## [WORK TO COMPLETE]
Look through the entries below for the string "yellow", and copy each line where it is found.

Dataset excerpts
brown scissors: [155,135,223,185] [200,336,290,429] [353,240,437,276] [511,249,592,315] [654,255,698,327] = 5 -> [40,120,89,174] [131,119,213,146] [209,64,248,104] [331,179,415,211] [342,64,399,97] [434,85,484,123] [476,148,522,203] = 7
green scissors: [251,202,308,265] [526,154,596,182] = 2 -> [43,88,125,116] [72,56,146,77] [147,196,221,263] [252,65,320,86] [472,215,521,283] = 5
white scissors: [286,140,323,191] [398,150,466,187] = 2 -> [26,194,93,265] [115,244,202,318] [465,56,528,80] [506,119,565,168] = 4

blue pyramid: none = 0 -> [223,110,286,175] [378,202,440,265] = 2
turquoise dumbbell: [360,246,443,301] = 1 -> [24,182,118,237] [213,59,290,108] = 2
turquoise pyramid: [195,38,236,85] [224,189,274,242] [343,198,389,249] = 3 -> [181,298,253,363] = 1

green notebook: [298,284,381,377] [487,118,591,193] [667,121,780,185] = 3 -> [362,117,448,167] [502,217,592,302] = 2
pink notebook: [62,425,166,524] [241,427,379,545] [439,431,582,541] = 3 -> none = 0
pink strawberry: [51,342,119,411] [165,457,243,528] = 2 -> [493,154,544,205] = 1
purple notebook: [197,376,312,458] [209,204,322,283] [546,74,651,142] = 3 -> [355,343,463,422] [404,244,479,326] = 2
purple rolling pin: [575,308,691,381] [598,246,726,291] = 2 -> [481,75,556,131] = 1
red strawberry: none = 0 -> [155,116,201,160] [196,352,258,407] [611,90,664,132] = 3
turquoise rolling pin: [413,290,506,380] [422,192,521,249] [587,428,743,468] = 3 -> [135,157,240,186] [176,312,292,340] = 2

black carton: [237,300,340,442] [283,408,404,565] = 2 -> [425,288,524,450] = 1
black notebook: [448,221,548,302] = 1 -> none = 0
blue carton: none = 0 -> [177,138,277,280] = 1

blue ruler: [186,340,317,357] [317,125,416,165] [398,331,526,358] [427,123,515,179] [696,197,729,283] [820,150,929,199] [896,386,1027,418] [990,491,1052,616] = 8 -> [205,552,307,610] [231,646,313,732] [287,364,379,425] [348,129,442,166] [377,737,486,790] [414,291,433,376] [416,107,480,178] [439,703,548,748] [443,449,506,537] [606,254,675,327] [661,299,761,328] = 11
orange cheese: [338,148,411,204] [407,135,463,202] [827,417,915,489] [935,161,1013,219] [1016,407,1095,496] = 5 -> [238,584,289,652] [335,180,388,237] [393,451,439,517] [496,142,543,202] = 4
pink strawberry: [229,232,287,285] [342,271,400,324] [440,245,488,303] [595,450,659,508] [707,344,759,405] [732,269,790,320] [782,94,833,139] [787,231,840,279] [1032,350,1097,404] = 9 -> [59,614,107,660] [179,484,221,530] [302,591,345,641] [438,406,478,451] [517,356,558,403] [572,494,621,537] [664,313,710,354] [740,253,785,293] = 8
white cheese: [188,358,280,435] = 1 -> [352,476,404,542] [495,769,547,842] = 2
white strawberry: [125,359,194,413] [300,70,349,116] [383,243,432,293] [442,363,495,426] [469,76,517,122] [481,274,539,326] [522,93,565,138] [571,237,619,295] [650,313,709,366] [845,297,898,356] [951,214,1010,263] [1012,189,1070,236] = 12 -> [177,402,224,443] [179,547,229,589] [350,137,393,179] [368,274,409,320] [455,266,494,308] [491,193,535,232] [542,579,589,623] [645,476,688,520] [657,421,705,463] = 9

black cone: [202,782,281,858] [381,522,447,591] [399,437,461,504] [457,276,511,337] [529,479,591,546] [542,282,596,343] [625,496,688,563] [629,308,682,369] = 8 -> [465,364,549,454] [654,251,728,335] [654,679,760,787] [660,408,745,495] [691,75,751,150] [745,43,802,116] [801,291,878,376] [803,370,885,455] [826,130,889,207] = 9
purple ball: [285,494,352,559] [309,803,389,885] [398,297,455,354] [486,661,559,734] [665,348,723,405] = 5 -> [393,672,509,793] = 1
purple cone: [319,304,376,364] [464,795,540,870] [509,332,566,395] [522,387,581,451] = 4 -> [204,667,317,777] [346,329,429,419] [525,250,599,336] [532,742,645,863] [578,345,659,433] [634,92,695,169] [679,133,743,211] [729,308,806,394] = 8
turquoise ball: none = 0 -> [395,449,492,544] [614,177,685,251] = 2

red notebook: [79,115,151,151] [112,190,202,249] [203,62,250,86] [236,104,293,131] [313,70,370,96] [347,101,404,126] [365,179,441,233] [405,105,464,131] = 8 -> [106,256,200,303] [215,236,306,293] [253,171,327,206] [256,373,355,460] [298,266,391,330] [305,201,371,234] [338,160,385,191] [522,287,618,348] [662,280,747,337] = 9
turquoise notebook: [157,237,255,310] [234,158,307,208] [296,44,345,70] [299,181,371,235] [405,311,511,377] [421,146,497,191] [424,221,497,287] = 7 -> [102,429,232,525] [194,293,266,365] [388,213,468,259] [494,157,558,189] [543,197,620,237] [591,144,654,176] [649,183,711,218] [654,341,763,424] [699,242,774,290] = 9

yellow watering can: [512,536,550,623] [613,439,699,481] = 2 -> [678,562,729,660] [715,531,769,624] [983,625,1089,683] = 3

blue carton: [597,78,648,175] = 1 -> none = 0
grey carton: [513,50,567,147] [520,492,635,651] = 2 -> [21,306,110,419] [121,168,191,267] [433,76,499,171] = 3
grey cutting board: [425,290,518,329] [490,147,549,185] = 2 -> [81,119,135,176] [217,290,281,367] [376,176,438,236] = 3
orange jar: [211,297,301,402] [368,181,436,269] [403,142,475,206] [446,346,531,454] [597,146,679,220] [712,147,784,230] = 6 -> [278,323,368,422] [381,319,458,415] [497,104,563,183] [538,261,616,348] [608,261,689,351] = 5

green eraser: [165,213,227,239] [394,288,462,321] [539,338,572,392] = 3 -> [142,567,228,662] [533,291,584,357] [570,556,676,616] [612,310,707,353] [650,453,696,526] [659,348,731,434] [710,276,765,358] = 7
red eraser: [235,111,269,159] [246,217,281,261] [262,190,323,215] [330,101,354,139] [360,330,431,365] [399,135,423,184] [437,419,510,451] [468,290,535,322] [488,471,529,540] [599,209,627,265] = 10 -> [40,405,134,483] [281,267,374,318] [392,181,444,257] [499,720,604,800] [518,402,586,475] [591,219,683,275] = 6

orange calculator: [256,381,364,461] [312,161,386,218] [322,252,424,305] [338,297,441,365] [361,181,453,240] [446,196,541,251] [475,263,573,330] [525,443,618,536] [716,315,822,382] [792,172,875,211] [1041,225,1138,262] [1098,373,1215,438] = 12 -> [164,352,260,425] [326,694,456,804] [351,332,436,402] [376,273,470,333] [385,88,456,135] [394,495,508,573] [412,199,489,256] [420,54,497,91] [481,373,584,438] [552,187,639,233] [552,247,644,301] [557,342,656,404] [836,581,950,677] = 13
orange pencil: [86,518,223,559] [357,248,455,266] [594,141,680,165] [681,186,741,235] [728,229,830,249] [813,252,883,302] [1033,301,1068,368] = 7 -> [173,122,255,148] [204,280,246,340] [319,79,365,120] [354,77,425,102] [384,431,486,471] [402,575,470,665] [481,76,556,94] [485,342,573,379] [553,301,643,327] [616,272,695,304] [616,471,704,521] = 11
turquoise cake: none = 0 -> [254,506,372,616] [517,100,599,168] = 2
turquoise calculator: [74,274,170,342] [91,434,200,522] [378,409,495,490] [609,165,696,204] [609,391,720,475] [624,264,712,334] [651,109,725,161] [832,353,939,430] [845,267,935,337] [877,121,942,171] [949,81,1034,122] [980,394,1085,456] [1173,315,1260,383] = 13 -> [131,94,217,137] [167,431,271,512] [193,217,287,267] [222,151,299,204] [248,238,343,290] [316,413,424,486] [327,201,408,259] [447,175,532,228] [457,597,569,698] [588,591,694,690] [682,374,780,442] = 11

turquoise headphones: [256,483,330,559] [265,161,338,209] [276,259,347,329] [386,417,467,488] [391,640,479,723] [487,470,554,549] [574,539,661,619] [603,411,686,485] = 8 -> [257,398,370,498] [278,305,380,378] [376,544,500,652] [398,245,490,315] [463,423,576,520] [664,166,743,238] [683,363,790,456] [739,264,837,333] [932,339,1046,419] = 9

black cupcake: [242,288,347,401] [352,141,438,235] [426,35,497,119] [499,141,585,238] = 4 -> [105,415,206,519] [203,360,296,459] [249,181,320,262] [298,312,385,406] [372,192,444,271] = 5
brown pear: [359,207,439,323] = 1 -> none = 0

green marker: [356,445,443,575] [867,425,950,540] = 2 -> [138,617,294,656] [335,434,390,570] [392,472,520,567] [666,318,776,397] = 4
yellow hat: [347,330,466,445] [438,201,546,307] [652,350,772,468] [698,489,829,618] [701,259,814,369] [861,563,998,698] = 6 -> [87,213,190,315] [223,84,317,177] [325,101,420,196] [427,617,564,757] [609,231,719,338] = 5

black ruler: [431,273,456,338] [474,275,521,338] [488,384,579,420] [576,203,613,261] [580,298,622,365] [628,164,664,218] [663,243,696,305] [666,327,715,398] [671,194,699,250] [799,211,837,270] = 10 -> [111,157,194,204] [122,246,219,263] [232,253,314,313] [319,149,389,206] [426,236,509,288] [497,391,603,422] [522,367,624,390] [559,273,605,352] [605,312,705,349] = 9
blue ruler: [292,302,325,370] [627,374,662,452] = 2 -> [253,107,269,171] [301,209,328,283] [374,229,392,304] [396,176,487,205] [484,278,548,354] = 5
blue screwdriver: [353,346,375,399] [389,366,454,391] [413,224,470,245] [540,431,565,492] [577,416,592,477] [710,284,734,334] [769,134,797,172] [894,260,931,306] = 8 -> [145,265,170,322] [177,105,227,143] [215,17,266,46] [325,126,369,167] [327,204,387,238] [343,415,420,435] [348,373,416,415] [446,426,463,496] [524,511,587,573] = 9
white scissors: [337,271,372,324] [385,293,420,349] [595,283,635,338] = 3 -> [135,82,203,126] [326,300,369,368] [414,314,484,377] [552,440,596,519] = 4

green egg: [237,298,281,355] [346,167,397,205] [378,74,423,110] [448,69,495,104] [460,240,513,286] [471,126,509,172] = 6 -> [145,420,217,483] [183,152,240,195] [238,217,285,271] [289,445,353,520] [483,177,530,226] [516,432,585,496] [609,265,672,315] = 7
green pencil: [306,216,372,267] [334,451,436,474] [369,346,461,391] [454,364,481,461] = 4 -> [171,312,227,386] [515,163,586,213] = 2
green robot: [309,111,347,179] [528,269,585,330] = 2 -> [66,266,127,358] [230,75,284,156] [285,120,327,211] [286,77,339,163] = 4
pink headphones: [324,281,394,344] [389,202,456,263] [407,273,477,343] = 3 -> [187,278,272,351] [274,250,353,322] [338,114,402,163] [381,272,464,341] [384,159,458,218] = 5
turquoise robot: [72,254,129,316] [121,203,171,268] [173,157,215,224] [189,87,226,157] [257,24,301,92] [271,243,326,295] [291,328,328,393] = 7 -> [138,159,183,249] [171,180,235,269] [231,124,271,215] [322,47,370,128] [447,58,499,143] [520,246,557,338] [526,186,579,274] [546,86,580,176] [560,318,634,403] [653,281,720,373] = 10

## [RESULT FOR THIS TASK]
yellow watering can: [512,536,550,623] [613,439,699,481] = 2 -> [678,562,729,660] [715,531,769,624] [983,625,1089,683] = 3
yellow hat: [347,330,466,445] [438,201,546,307] [652,350,772,468] [698,489,829,618] [701,259,814,369] [861,563,998,698] = 6 -> [87,213,190,315] [223,84,317,177] [325,101,420,196] [427,617,564,757] [609,231,719,338] = 5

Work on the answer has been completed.